• _WORK INSTRUCTION_: Nothing should appear in the answer except the line containing "C3: none -> 1nF (COM, RESET)" and the lines following it through the end of the listing, each given exactly.

• _ENTRIES SHOWN_:
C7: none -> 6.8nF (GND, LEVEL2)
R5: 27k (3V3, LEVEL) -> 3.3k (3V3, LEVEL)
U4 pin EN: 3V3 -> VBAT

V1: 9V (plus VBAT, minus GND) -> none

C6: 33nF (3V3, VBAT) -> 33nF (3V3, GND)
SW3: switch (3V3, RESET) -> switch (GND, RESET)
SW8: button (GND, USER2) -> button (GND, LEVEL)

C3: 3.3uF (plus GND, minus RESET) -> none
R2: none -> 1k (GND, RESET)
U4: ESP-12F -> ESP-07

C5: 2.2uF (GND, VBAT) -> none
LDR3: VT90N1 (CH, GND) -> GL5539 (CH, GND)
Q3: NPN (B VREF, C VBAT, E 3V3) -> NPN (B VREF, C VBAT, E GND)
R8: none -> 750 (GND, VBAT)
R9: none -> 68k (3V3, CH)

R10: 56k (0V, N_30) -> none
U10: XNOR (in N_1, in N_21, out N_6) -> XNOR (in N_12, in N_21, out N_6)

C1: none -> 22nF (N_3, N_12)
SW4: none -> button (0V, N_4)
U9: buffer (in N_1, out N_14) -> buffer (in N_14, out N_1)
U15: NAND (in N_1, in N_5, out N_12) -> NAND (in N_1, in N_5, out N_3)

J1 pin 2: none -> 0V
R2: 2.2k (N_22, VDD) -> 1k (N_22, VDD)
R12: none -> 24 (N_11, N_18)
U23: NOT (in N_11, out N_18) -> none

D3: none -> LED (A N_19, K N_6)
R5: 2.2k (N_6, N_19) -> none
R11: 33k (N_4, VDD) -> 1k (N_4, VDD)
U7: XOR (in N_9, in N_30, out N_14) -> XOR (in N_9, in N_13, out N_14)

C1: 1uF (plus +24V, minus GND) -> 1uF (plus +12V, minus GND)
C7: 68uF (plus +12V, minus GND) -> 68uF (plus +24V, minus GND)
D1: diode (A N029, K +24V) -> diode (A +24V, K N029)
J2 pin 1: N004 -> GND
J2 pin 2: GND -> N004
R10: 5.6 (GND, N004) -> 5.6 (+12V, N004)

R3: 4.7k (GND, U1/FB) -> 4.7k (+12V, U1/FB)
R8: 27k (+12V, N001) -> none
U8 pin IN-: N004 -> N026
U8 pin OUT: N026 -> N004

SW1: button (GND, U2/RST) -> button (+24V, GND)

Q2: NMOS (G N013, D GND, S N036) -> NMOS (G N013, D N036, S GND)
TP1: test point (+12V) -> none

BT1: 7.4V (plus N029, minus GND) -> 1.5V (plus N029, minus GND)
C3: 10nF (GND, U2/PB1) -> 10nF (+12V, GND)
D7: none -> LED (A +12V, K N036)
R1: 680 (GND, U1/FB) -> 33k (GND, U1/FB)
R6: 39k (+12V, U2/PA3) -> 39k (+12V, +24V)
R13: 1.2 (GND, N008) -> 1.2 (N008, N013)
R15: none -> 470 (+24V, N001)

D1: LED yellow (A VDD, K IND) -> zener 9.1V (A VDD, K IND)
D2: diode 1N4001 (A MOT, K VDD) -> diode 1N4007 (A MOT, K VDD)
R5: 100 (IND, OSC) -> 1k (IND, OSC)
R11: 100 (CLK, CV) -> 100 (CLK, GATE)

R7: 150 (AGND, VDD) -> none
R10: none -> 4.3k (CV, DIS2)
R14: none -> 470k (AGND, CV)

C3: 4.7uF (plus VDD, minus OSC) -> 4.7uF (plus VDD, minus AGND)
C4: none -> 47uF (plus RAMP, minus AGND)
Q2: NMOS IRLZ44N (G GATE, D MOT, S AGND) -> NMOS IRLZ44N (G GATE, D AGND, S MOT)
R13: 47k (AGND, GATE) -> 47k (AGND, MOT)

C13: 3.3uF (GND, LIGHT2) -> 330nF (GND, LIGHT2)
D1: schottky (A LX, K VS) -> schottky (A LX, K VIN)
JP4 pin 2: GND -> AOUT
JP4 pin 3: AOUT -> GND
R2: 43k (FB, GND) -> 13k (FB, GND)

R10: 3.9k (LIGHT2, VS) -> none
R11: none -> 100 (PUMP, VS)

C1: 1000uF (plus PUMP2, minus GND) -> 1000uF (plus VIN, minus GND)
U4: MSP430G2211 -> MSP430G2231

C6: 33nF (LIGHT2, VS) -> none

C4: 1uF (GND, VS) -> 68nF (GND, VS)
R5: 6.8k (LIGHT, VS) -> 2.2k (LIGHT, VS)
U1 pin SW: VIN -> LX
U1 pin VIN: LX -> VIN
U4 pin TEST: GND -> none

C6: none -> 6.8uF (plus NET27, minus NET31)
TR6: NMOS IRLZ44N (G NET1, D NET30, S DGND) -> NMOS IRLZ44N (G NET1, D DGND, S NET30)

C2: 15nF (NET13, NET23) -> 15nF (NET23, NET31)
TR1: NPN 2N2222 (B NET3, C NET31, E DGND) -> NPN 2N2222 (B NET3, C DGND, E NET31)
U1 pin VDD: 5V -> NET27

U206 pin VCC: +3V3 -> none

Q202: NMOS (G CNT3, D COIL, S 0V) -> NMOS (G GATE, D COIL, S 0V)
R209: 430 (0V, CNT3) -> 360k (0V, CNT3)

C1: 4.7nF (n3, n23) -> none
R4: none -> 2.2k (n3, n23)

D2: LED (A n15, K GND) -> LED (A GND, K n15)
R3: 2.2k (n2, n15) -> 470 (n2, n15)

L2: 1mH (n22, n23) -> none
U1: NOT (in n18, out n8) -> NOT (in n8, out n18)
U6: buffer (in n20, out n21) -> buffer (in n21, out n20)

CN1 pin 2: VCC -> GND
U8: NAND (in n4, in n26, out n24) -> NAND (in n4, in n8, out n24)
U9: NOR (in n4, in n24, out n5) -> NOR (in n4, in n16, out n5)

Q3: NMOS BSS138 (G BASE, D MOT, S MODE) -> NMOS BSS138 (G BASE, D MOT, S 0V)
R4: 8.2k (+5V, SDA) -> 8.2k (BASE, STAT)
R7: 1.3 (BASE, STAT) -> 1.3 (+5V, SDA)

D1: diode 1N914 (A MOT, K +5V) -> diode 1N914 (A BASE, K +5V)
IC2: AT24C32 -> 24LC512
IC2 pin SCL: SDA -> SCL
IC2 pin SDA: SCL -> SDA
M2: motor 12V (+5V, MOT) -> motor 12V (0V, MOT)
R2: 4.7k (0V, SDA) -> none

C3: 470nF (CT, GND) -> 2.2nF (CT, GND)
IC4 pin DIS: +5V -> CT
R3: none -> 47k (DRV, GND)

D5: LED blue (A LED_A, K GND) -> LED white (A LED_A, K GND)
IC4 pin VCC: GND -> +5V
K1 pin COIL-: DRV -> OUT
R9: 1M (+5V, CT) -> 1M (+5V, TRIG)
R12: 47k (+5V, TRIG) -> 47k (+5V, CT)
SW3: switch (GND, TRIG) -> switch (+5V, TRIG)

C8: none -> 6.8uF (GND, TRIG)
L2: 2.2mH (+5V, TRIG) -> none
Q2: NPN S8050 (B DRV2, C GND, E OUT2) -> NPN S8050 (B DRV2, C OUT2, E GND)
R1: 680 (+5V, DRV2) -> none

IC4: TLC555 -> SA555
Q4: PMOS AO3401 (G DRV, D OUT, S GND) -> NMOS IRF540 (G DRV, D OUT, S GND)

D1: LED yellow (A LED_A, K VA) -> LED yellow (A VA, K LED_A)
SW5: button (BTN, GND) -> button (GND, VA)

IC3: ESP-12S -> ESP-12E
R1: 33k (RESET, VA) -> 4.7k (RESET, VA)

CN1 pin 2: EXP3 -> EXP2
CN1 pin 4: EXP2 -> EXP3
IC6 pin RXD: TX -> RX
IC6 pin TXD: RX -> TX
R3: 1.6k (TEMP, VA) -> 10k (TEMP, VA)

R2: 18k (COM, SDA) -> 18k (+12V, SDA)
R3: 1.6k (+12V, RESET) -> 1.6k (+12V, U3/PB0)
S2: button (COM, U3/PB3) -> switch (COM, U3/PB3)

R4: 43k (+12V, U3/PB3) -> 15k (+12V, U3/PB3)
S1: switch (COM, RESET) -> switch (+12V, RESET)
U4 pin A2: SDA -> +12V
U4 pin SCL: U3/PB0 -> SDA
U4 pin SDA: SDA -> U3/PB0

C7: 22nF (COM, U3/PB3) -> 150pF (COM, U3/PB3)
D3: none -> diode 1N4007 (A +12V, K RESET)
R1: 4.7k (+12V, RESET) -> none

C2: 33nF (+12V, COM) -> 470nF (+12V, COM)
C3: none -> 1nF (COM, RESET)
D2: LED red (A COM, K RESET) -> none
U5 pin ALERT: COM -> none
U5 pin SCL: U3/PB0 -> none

• _RESULT FOR THIS EXERCISE_:
C3: none -> 1nF (COM, RESET)
D2: LED red (A COM, K RESET) -> none
U5 pin ALERT: COM -> none
U5 pin SCL: U3/PB0 -> none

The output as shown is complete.